▶ Task details
With the pictures left out, retype exactly the lines below starting at the line that contains "TP1: test point (GATE) -> none" and ending at the line that contains "D1: zener (A".

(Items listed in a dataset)

..............................

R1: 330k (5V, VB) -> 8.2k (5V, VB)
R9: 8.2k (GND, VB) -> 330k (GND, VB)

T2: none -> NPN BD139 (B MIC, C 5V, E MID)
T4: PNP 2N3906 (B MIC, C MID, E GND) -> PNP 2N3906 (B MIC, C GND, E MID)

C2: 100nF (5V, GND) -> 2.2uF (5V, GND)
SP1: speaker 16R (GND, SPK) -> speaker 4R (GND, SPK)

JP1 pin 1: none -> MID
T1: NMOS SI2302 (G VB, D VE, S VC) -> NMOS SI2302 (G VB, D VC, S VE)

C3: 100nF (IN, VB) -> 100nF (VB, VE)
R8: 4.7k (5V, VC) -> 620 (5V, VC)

..............................

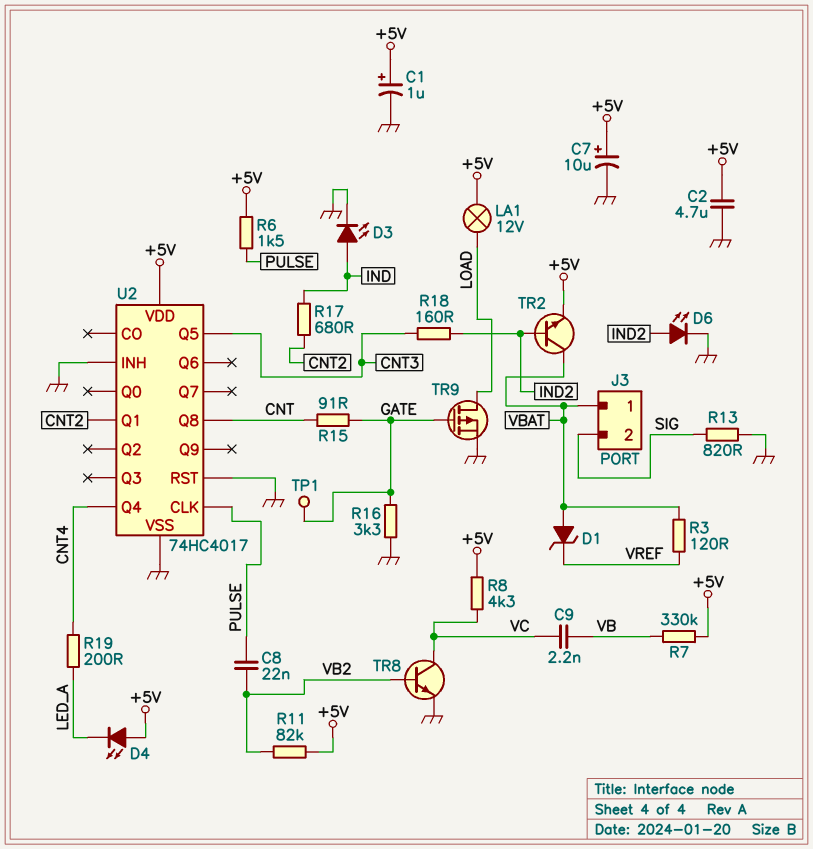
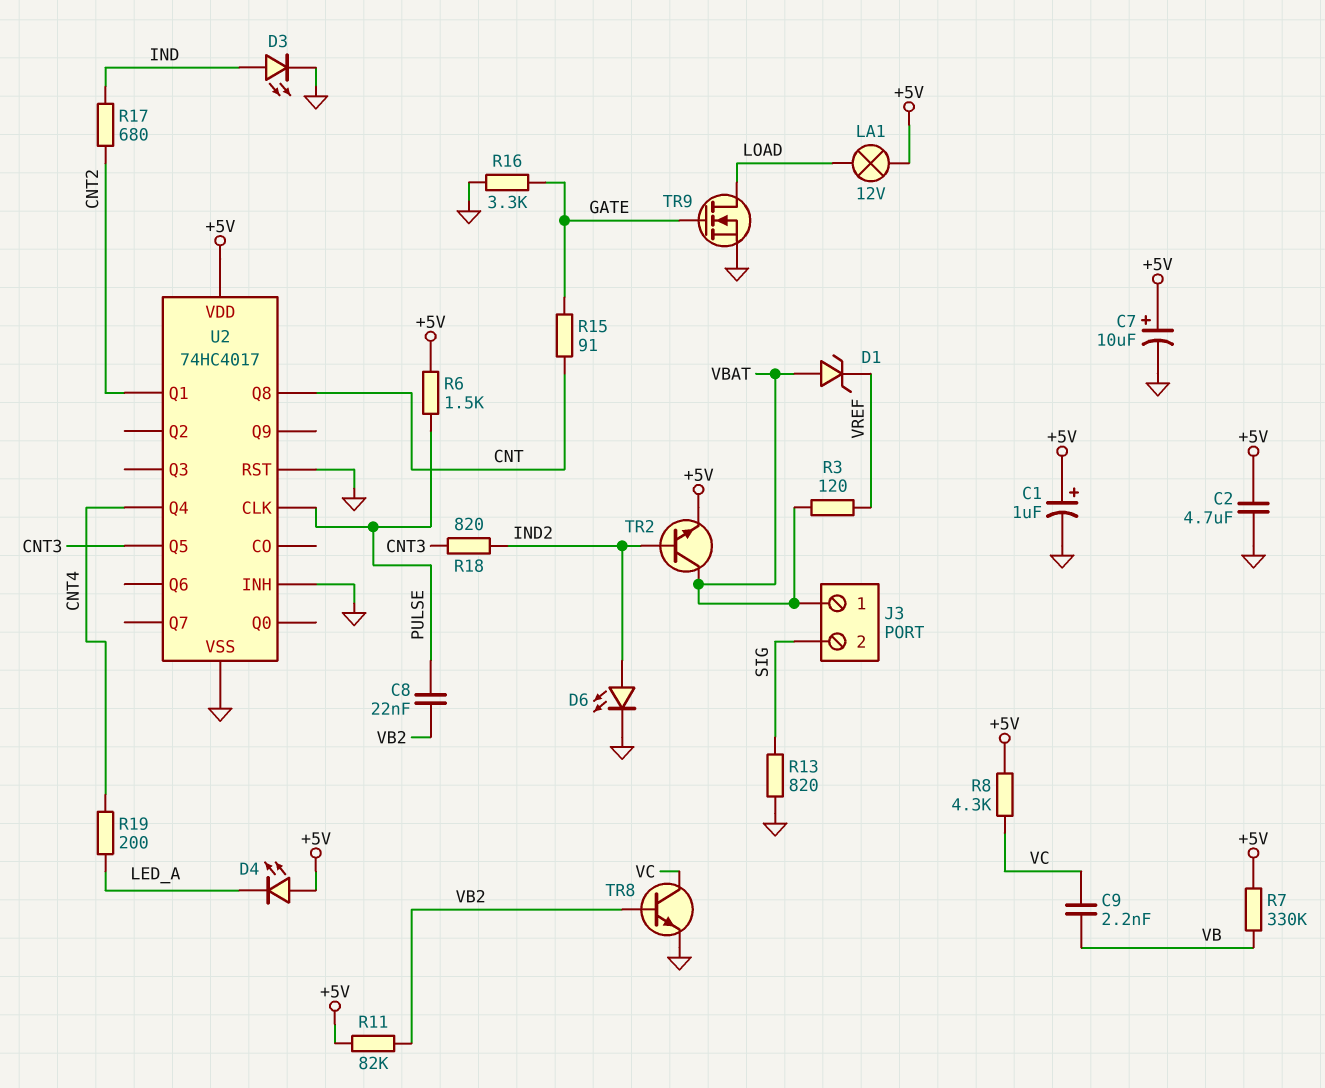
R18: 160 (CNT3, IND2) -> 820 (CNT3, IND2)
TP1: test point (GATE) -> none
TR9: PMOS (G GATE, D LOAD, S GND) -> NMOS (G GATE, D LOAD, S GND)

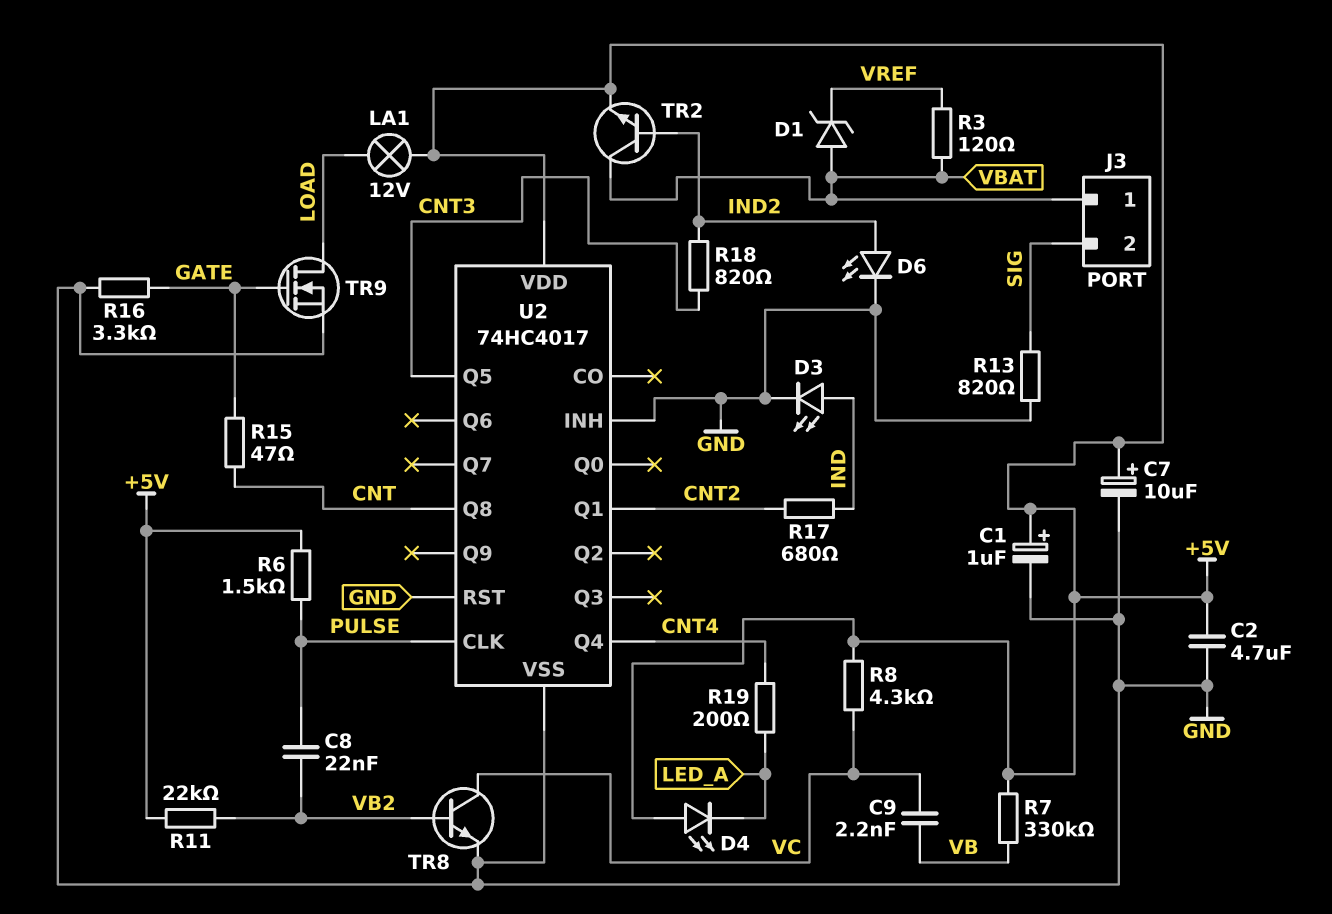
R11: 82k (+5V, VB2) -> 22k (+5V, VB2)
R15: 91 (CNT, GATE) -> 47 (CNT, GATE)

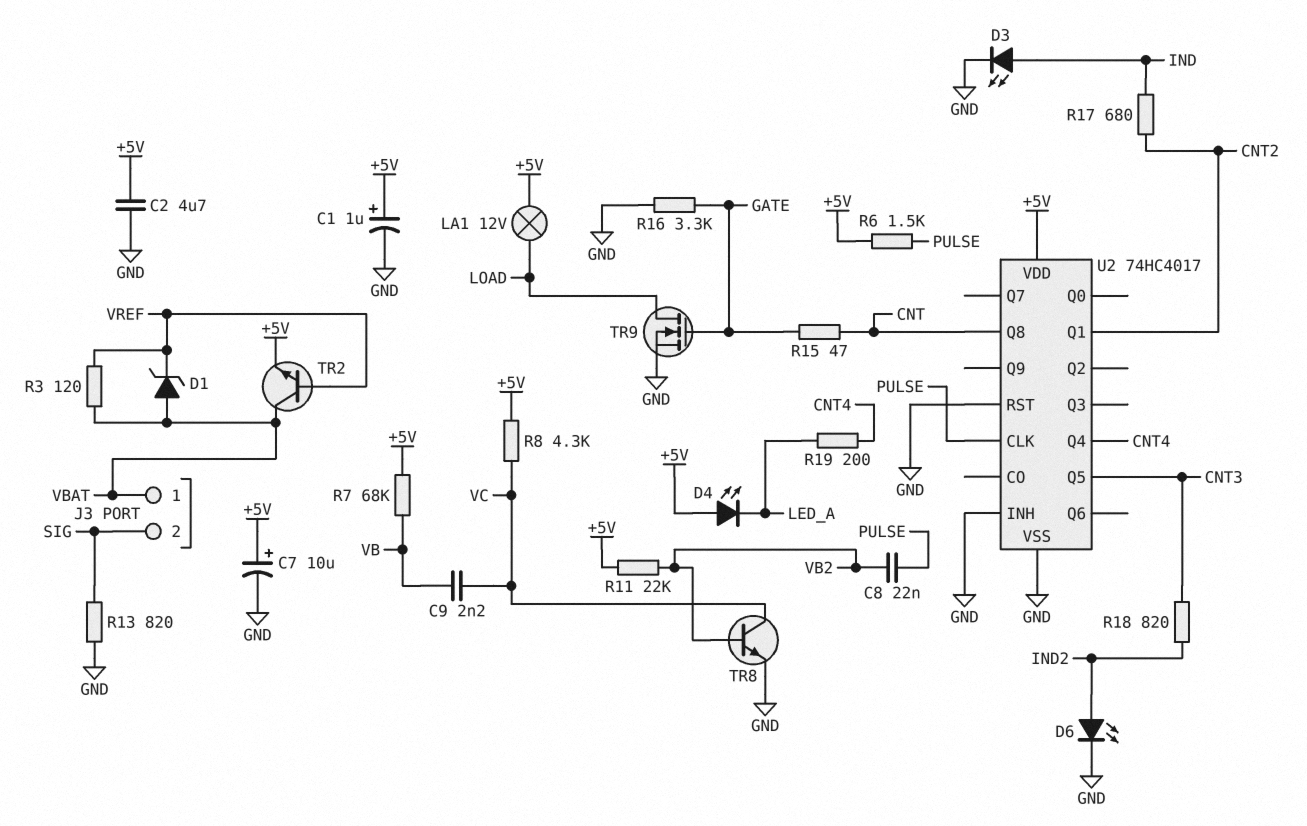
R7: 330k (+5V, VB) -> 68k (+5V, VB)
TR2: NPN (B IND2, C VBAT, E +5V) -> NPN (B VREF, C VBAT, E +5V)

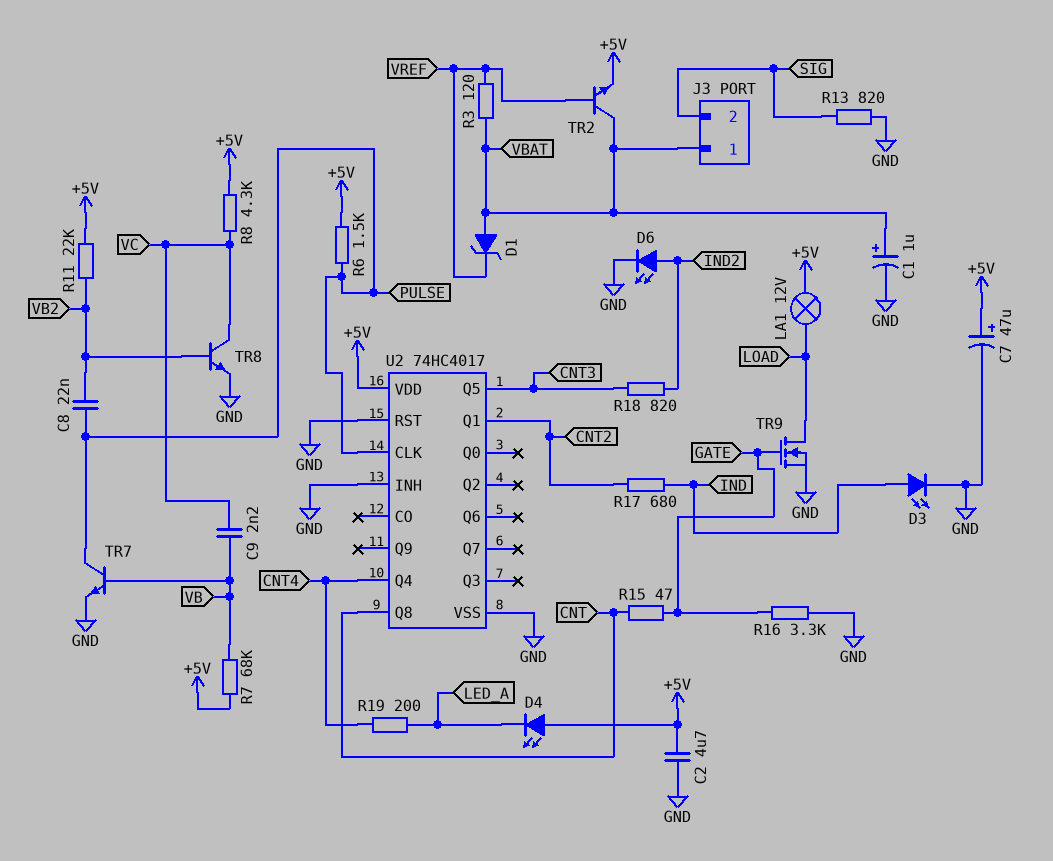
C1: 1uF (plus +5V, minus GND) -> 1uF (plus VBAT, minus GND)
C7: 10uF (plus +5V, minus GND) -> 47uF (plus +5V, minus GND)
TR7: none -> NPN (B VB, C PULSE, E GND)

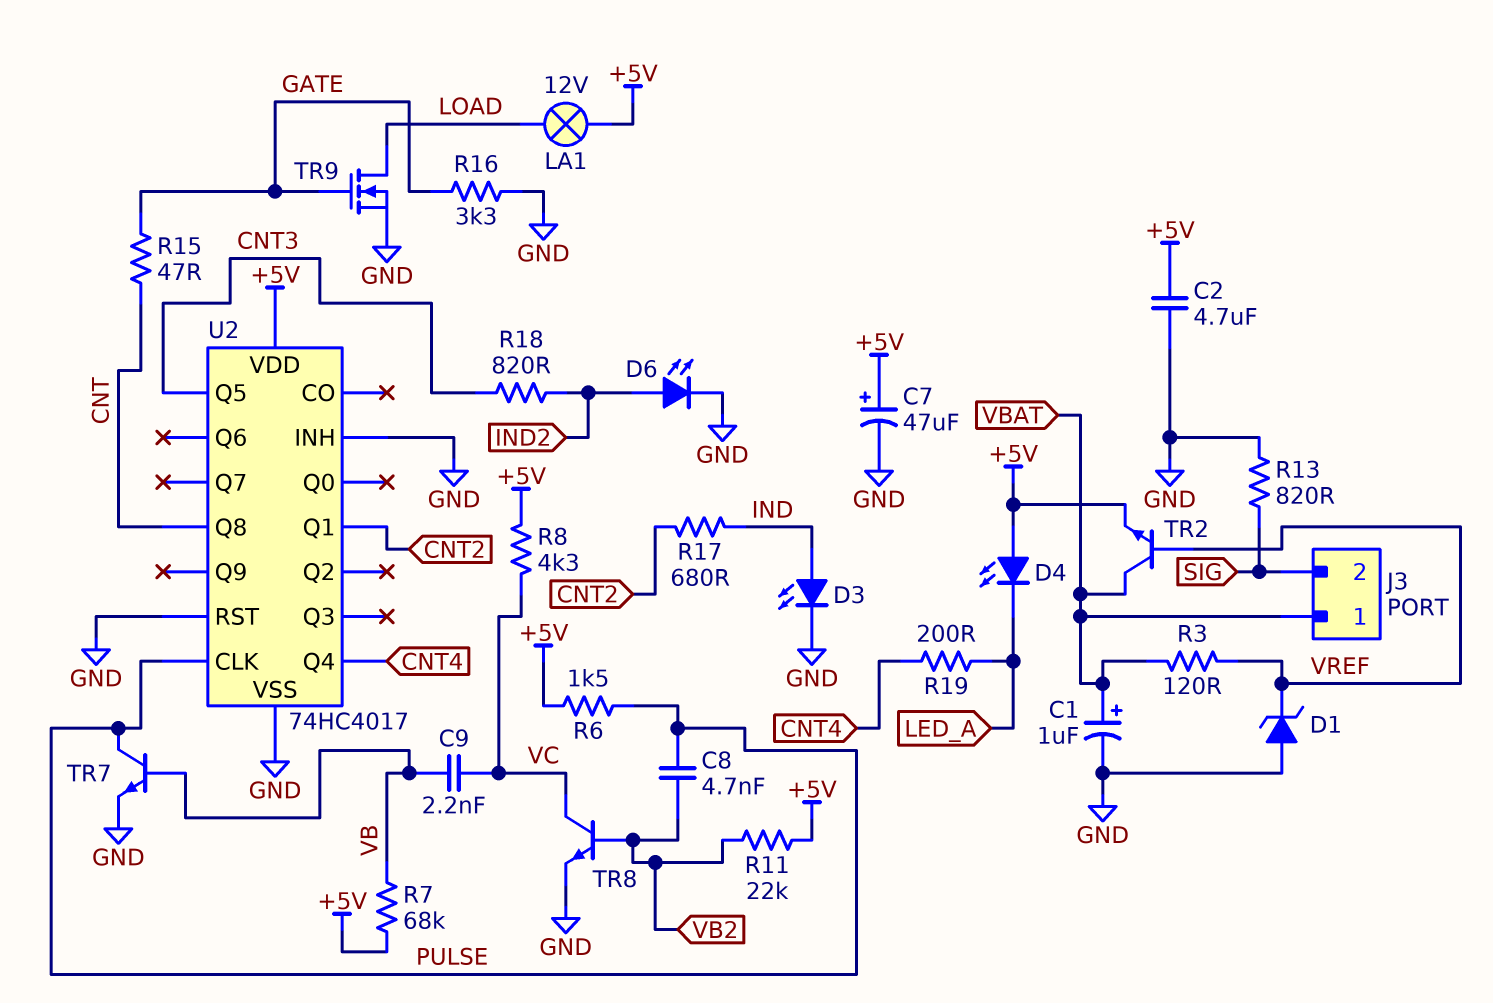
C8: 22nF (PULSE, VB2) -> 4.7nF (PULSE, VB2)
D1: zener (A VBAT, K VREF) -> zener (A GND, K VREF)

..............................

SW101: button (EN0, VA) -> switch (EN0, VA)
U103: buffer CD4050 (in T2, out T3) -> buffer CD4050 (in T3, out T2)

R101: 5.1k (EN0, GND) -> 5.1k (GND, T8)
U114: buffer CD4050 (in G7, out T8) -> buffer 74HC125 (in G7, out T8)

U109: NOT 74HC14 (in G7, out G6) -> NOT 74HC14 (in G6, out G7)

..............................

▶ Response
TP1: test point (GATE) -> none
TR9: PMOS (G GATE, D LOAD, S GND) -> NMOS (G GATE, D LOAD, S GND)

R11: 82k (+5V, VB2) -> 22k (+5V, VB2)
R15: 91 (CNT, GATE) -> 47 (CNT, GATE)

R7: 330k (+5V, VB) -> 68k (+5V, VB)
TR2: NPN (B IND2, C VBAT, E +5V) -> NPN (B VREF, C VBAT, E +5V)

C1: 1uF (plus +5V, minus GND) -> 1uF (plus VBAT, minus GND)
C7: 10uF (plus +5V, minus GND) -> 47uF (plus +5V, minus GND)
TR7: none -> NPN (B VB, C PULSE, E GND)

C8: 22nF (PULSE, VB2) -> 4.7nF (PULSE, VB2)
D1: zener (A VBAT, K VREF) -> zener (A GND, K VREF)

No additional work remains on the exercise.